| Information |

####################

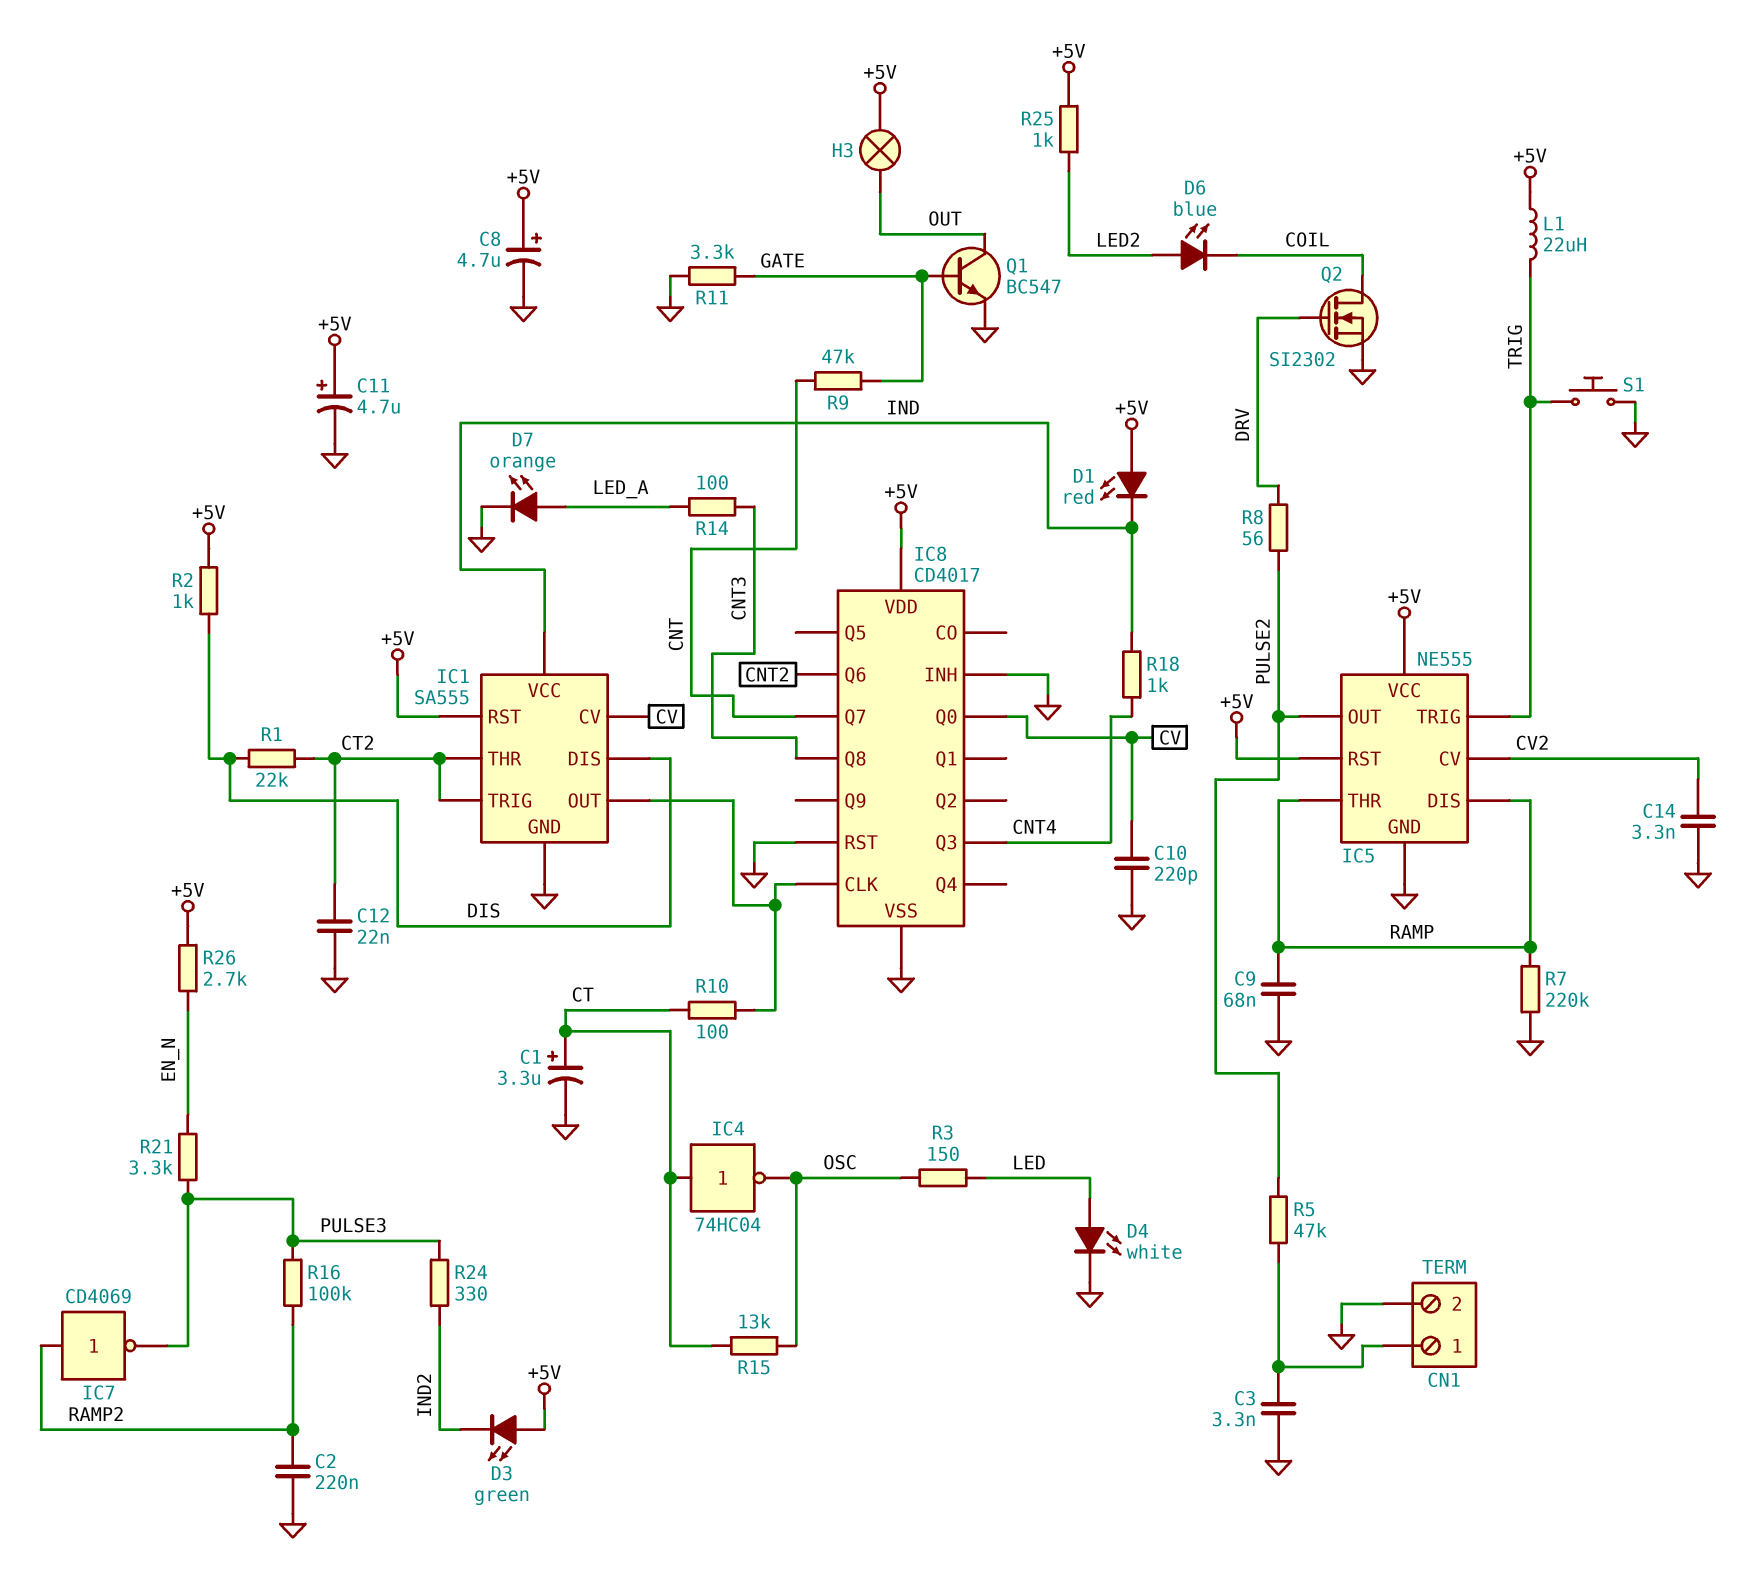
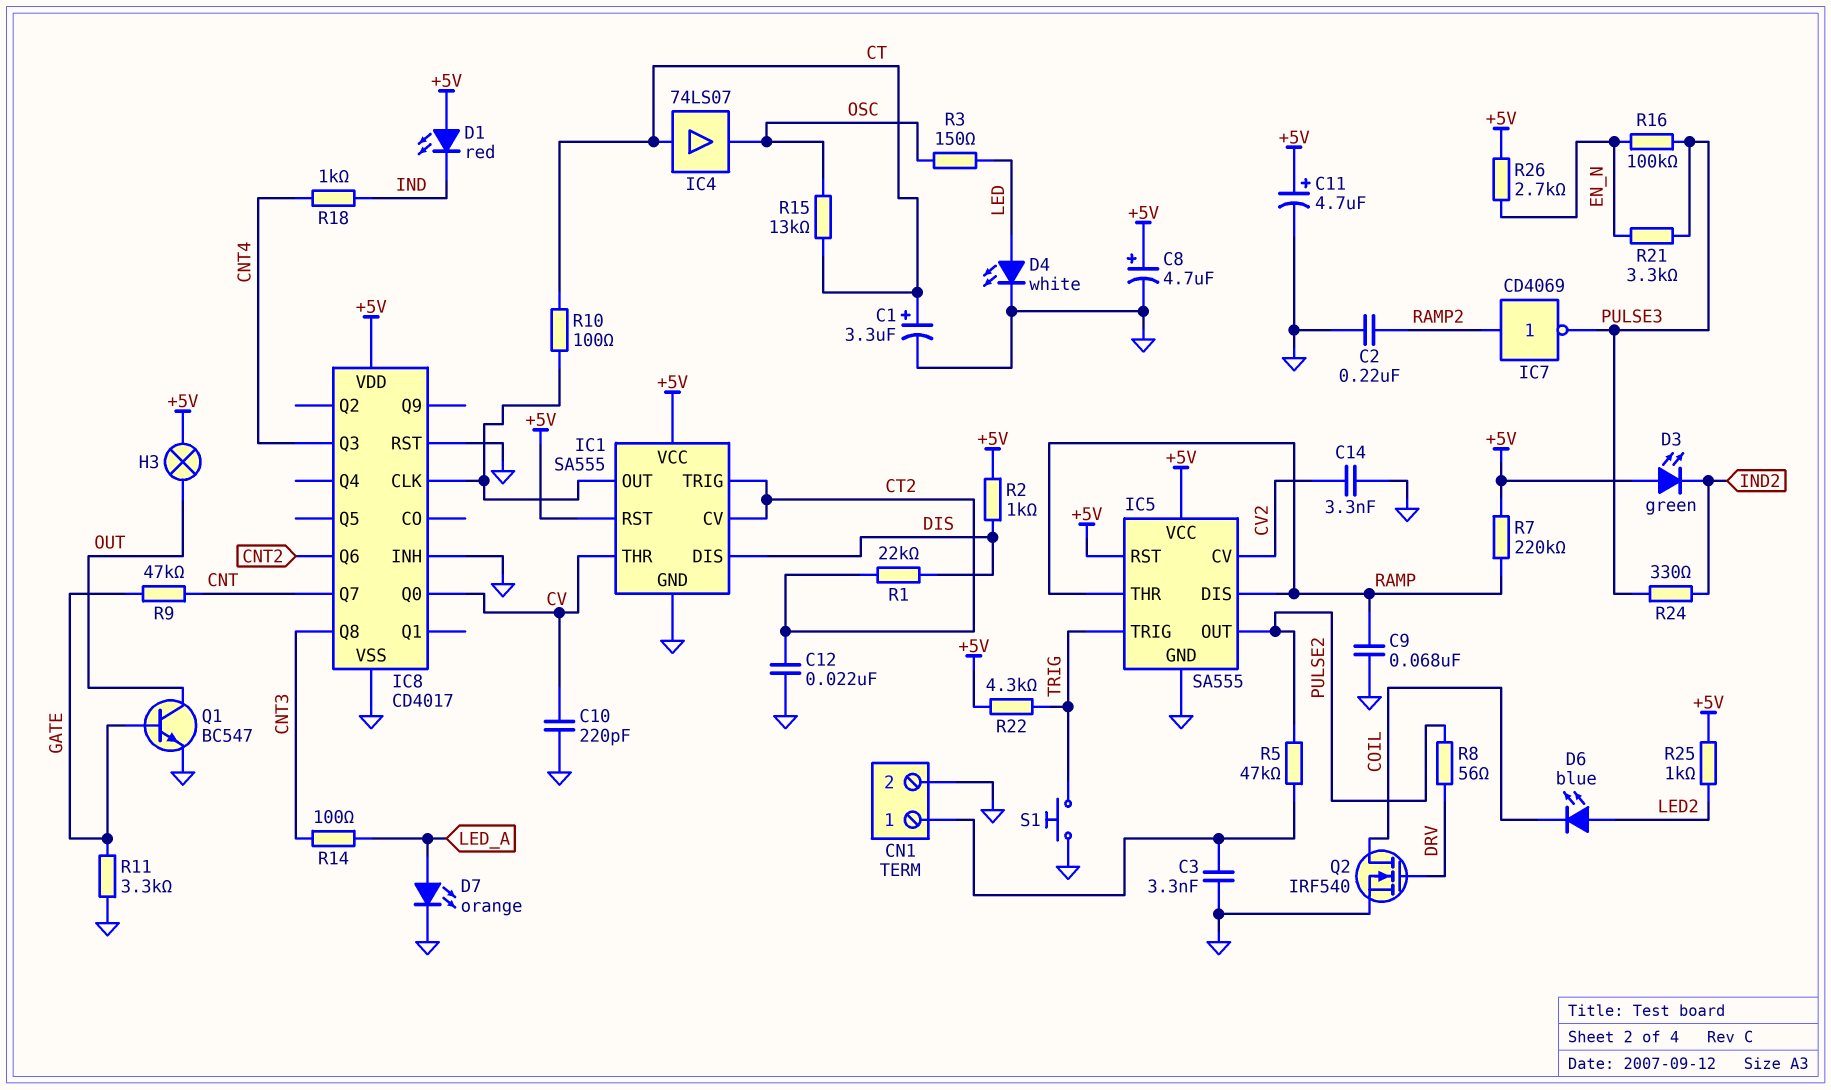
IC1 pin CV: CV -> CT2
IC1 pin THR: CT2 -> CV
IC1 pin VCC: IND -> +5V
IC4: NOT 74HC04 (in CT, out OSC) -> buffer 74LS07 (in CT, out OSC)
IC5: NE555 -> SA555
L1: 22uH (+5V, TRIG) -> none
Q2: NMOS SI2302 (G DRV, D COIL, S GND) -> NMOS IRF540 (G DRV, D COIL, S GND)
R7: 220k (GND, RAMP) -> 220k (+5V, RAMP)
R16: 100k (PULSE3, RAMP2) -> 100k (EN_N, PULSE3)
R22: none -> 4.3k (+5V, TRIG)

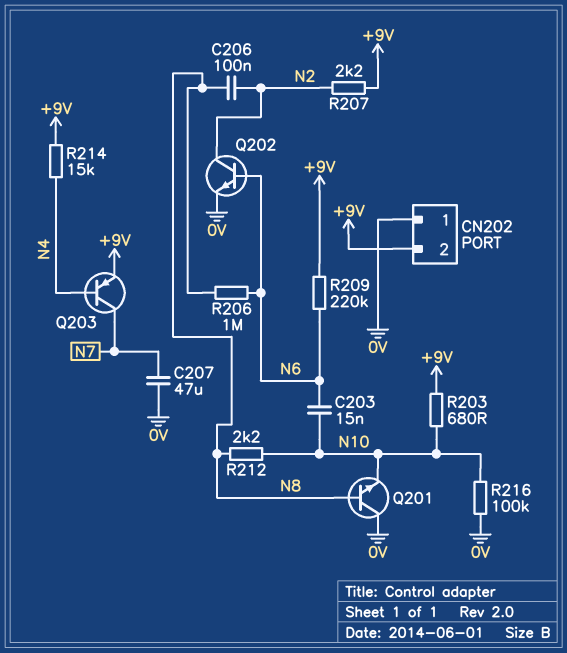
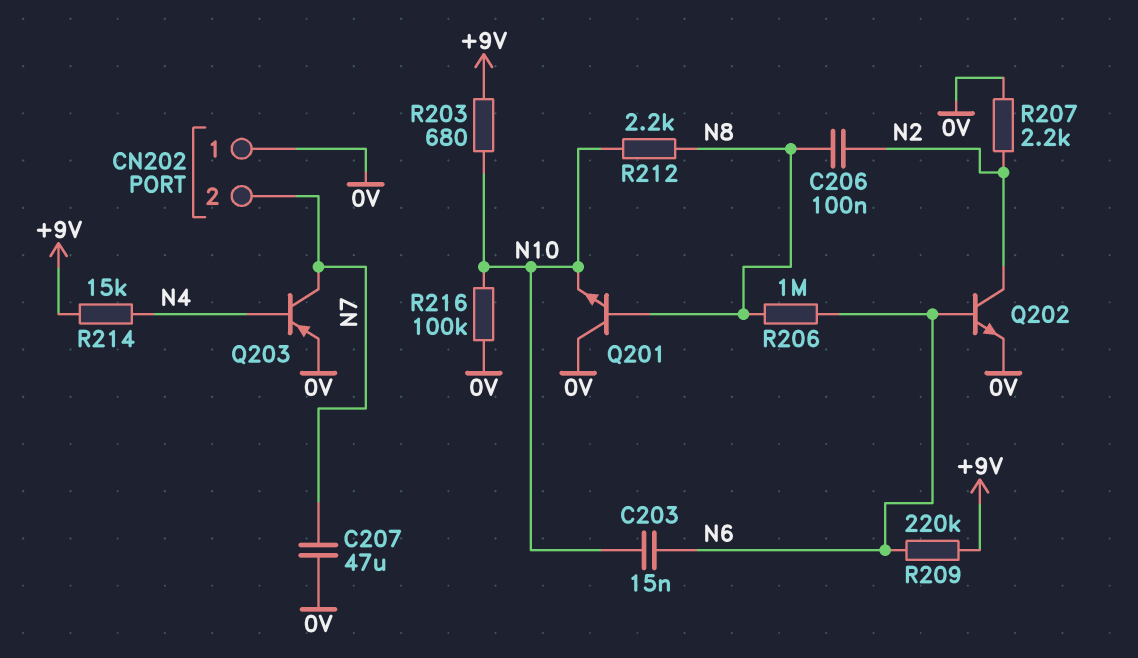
CN202 pin 2: +9V -> N7
Q203: PNP (B N4, C N7, E +9V) -> PNP (B N4, C N7, E 0V)
R207: 2.2k (+9V, N2) -> 2.2k (0V, N2)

####################

| The problem |
Scan the listing above, and wherever a line holds the string "none", copy that line.

| Response to this exercise |
L1: 22uH (+5V, TRIG) -> none
R22: none -> 4.3k (+5V, TRIG)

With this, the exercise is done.